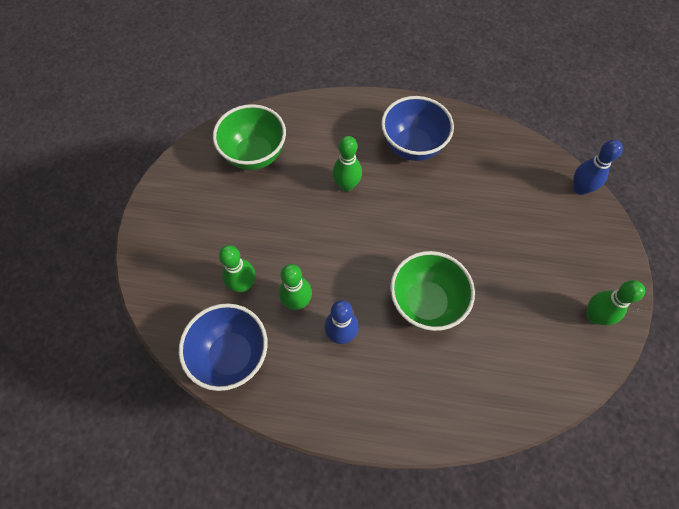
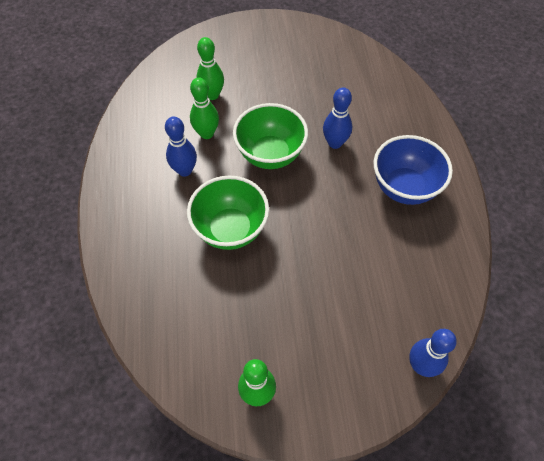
camera: 75 degrees right, 5 degrees down
blue bowl [179,303,268,391] -> none
green bowl [213,104,286,170] -> green bowl moved to [233,103,308,169]
green bowling pin [332,136,362,191] -> blue bowling pin [323,87,352,149]

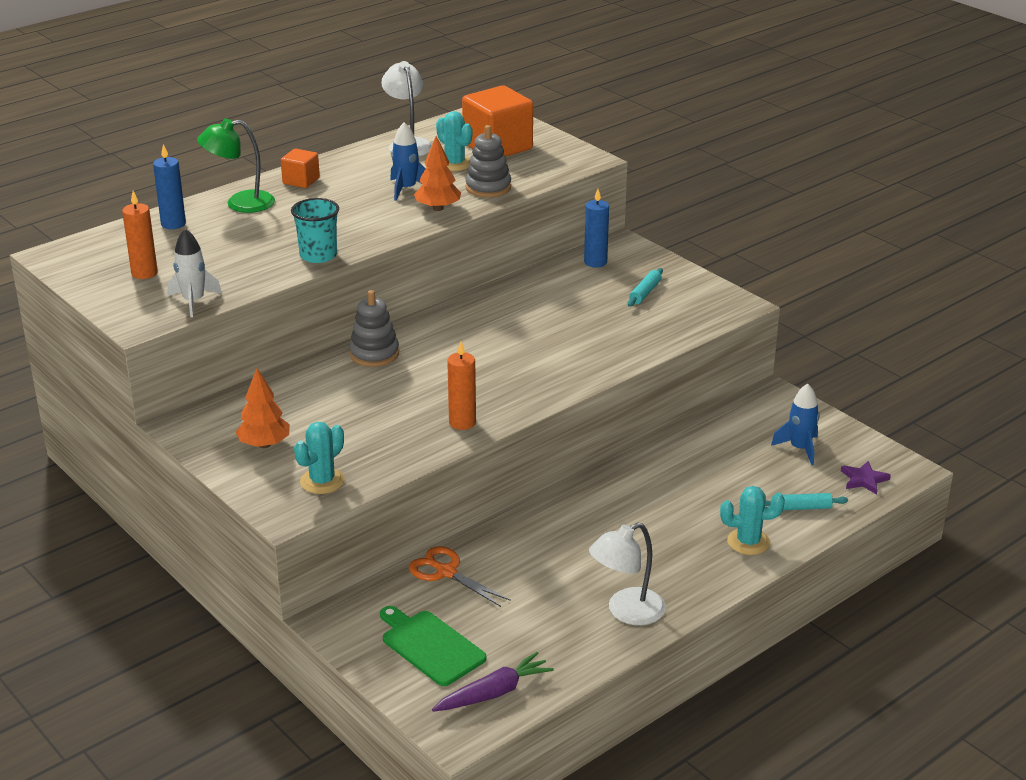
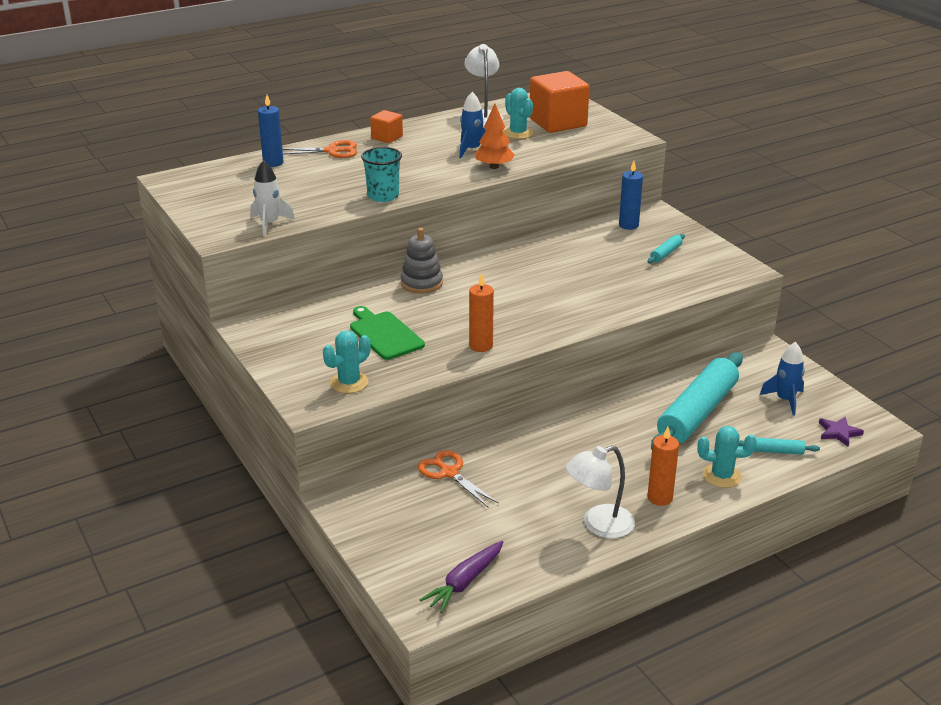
camera: 10 degrees right, 0 degrees up
orange candle [122,191,158,279] -> orange candle moved to [647,427,679,506]
green lamp [197,118,275,213] -> orange scissors [282,140,357,158]
orange tree [235,368,290,448] -> none
green cutting board [380,606,487,686] -> green cutting board moved to [350,306,425,360]
purple carrot [432,652,554,712] -> purple carrot turned 150 degrees clockwise [420,541,503,613]
grey stacking toy [466,125,511,197] -> none
none -> turquoise rolling pin [651,352,743,450]

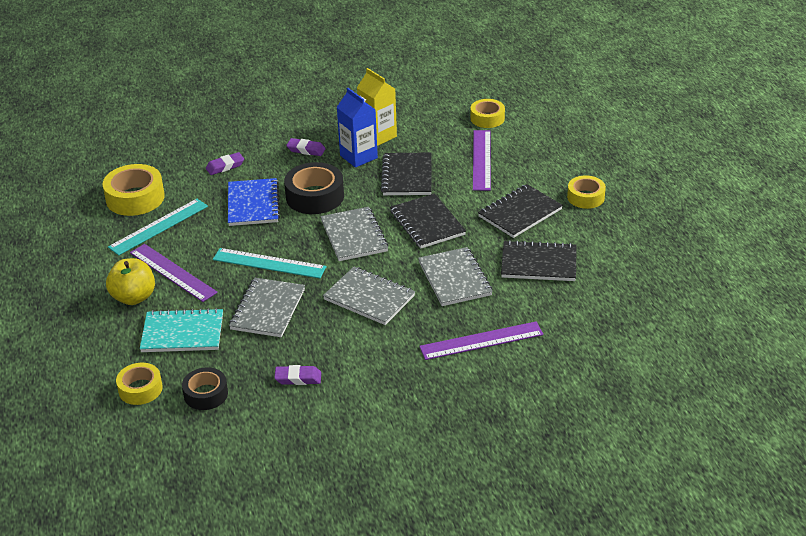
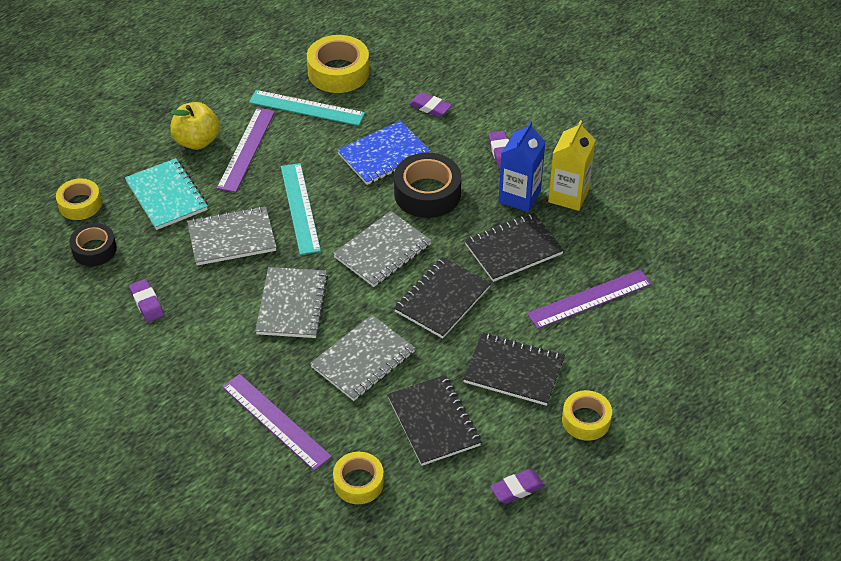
camera: 60 degrees right, 10 degrees up
yellow tape [470,99,505,128] -> yellow tape moved to [333,452,384,504]
none -> purple eraser [490,469,545,504]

■ ■ ■

Goal of the exercise:
Only lines with the string "green" belong in the answer; copy each of them from the listing.

Reply to the exercise:
green bowl [213,104,286,170] -> green bowl moved to [233,103,308,169]
green bowling pin [332,136,362,191] -> blue bowling pin [323,87,352,149]
green lamp [197,118,275,213] -> orange scissors [282,140,357,158]
green cutting board [380,606,487,686] -> green cutting board moved to [350,306,425,360]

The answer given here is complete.